▶ Task directions
Output the whole listing exactly, with no pictures.

▶ Records
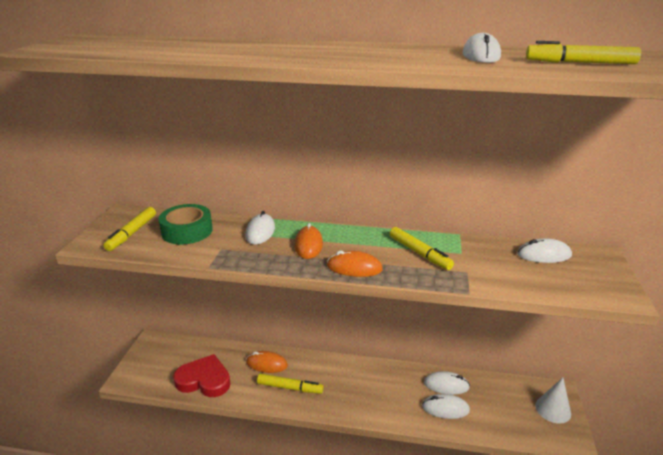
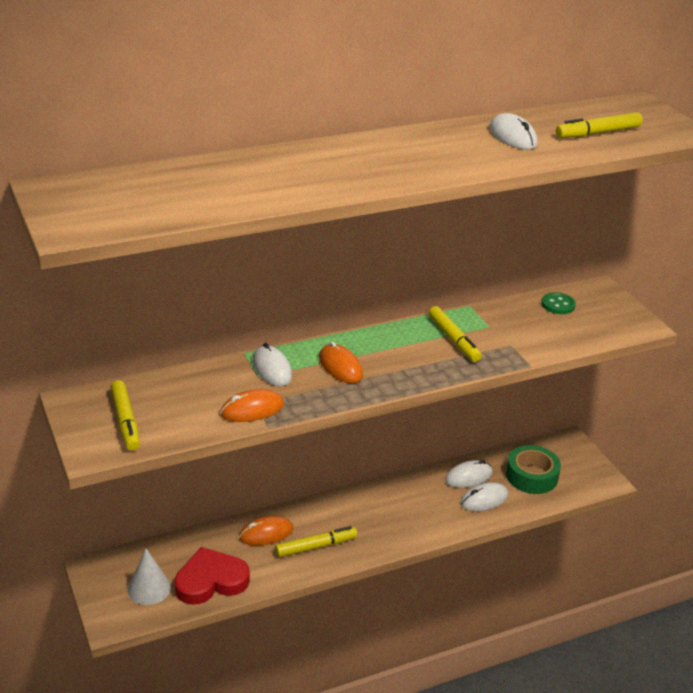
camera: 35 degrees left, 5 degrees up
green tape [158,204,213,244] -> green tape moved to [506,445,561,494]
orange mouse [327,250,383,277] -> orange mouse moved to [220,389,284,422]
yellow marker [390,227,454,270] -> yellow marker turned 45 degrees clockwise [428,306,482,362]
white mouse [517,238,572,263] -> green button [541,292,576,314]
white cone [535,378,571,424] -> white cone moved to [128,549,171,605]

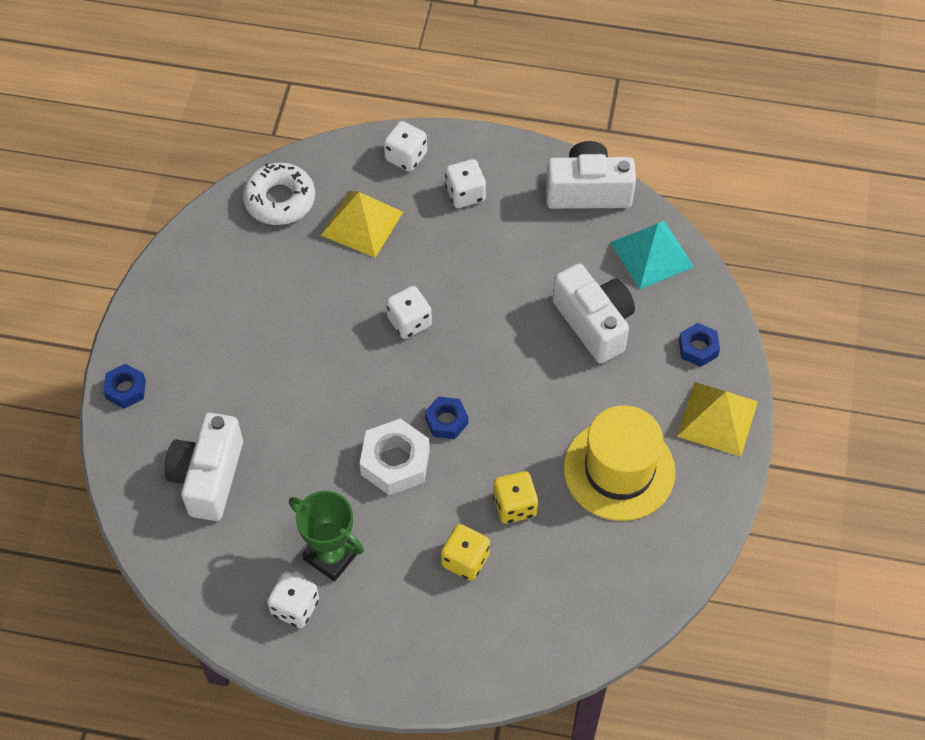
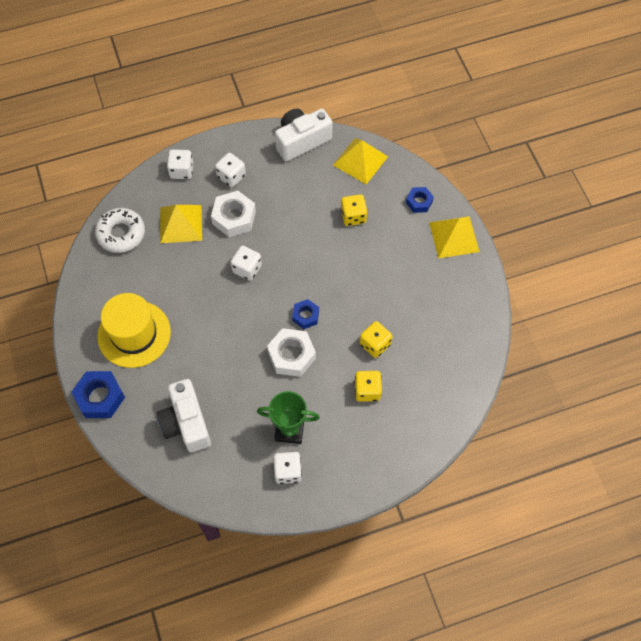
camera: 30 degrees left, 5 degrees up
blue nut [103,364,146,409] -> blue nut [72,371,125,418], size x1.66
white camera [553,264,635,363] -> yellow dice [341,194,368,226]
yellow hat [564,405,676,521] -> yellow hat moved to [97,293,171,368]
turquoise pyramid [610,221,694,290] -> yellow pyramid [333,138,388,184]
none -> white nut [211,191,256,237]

▶ Answer space
camera: 35 degrees left, 5 degrees up
green tape [158,204,213,244] -> green tape moved to [506,445,561,494]
orange mouse [327,250,383,277] -> orange mouse moved to [220,389,284,422]
yellow marker [390,227,454,270] -> yellow marker turned 45 degrees clockwise [428,306,482,362]
white mouse [517,238,572,263] -> green button [541,292,576,314]
white cone [535,378,571,424] -> white cone moved to [128,549,171,605]

camera: 30 degrees left, 5 degrees up
blue nut [103,364,146,409] -> blue nut [72,371,125,418], size x1.66
white camera [553,264,635,363] -> yellow dice [341,194,368,226]
yellow hat [564,405,676,521] -> yellow hat moved to [97,293,171,368]
turquoise pyramid [610,221,694,290] -> yellow pyramid [333,138,388,184]
none -> white nut [211,191,256,237]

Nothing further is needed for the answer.